Scene edit records:
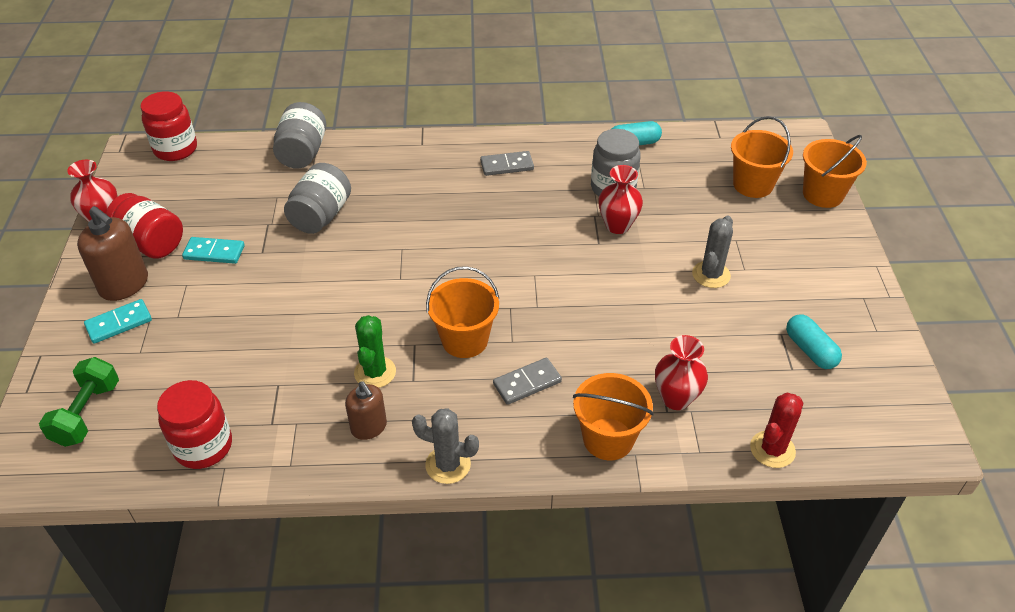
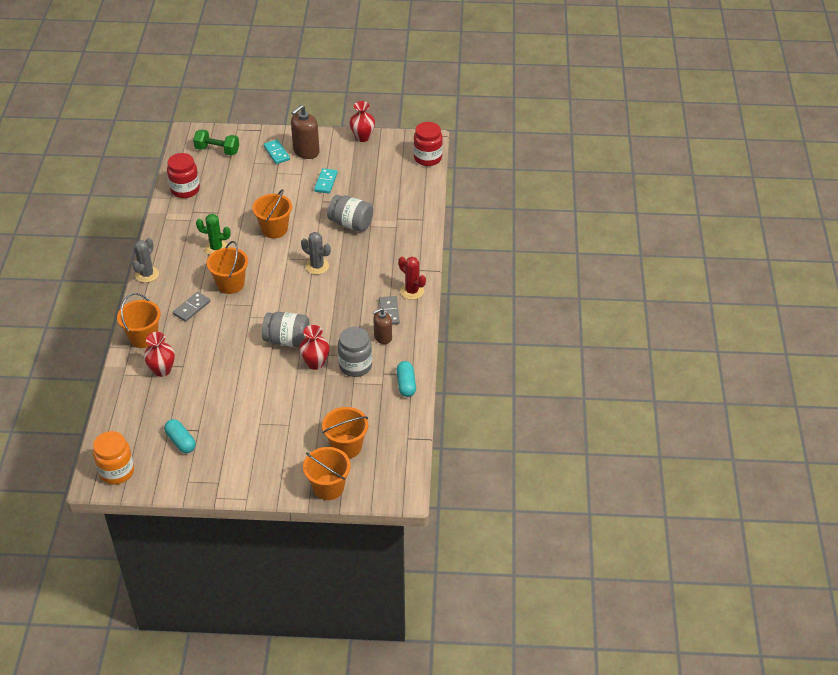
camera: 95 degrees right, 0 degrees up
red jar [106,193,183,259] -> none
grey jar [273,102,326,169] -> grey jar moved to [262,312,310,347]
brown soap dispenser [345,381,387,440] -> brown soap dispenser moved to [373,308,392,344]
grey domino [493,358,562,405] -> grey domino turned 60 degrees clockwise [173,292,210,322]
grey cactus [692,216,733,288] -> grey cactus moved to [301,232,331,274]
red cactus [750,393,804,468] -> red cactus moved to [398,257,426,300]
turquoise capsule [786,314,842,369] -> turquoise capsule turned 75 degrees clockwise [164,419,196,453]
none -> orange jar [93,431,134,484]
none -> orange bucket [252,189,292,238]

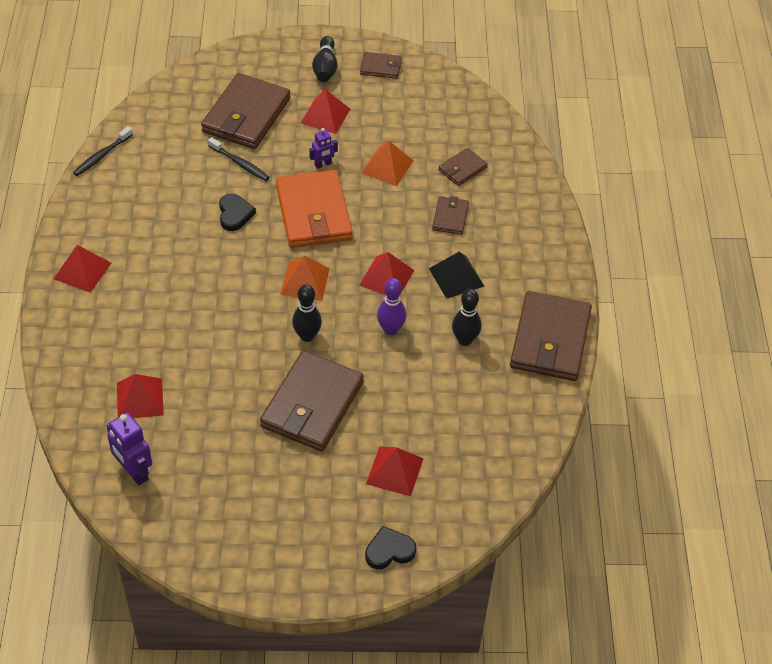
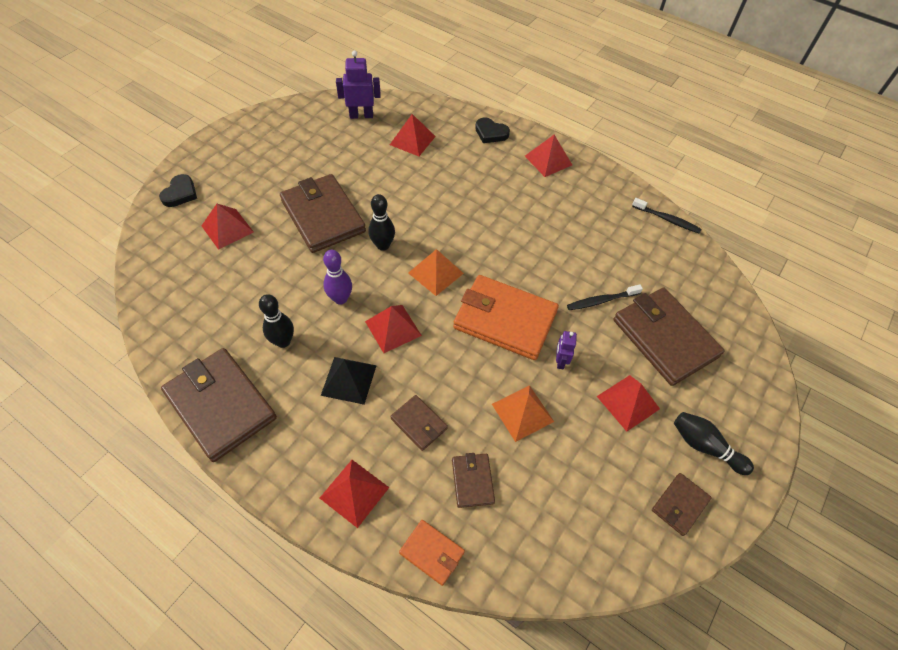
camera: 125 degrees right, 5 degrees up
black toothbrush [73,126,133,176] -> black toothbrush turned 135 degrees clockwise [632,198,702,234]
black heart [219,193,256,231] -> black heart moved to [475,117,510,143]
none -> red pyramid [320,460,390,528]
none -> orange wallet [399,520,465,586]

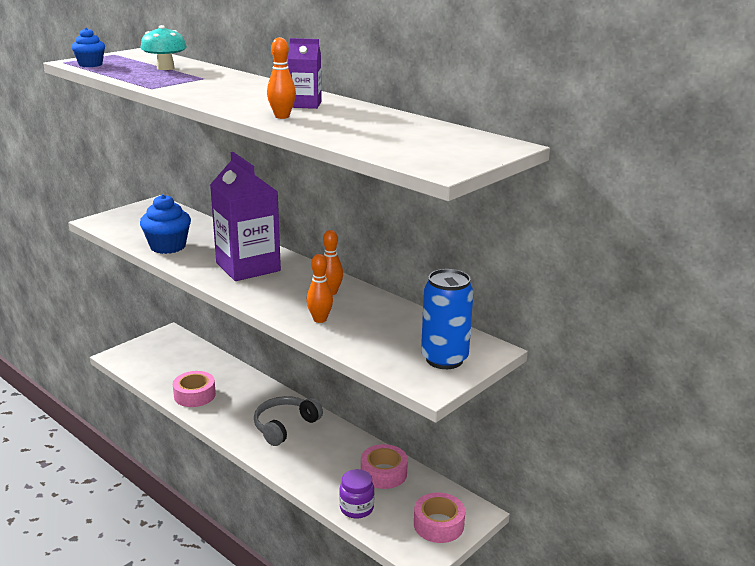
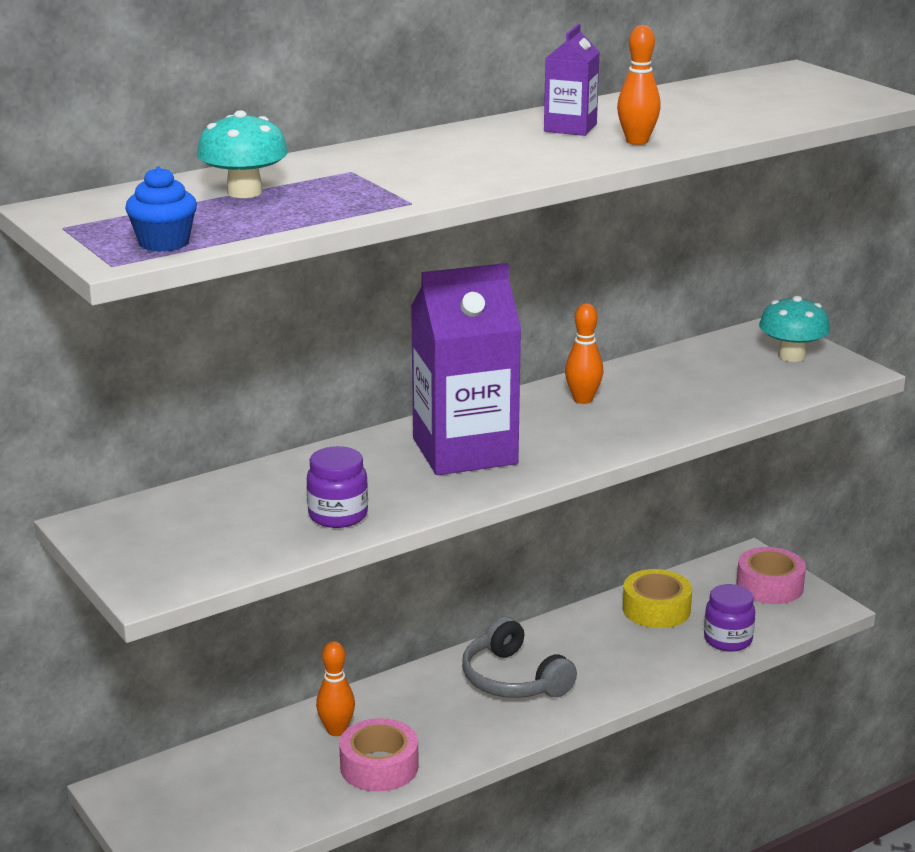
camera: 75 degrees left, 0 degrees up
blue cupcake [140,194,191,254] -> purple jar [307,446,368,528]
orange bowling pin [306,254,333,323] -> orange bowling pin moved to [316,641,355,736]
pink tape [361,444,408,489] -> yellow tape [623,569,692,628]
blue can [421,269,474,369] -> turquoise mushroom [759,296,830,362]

_Task item:_ Could you output all the entries above exactly as written, leaving out the pictures?

_Response to the exercise:_
camera: 95 degrees right, 0 degrees up
red jar [106,193,183,259] -> none
grey jar [273,102,326,169] -> grey jar moved to [262,312,310,347]
brown soap dispenser [345,381,387,440] -> brown soap dispenser moved to [373,308,392,344]
grey domino [493,358,562,405] -> grey domino turned 60 degrees clockwise [173,292,210,322]
grey cactus [692,216,733,288] -> grey cactus moved to [301,232,331,274]
red cactus [750,393,804,468] -> red cactus moved to [398,257,426,300]
turquoise capsule [786,314,842,369] -> turquoise capsule turned 75 degrees clockwise [164,419,196,453]
none -> orange jar [93,431,134,484]
none -> orange bucket [252,189,292,238]

camera: 125 degrees right, 5 degrees up
black toothbrush [73,126,133,176] -> black toothbrush turned 135 degrees clockwise [632,198,702,234]
black heart [219,193,256,231] -> black heart moved to [475,117,510,143]
none -> red pyramid [320,460,390,528]
none -> orange wallet [399,520,465,586]

camera: 75 degrees left, 0 degrees up
blue cupcake [140,194,191,254] -> purple jar [307,446,368,528]
orange bowling pin [306,254,333,323] -> orange bowling pin moved to [316,641,355,736]
pink tape [361,444,408,489] -> yellow tape [623,569,692,628]
blue can [421,269,474,369] -> turquoise mushroom [759,296,830,362]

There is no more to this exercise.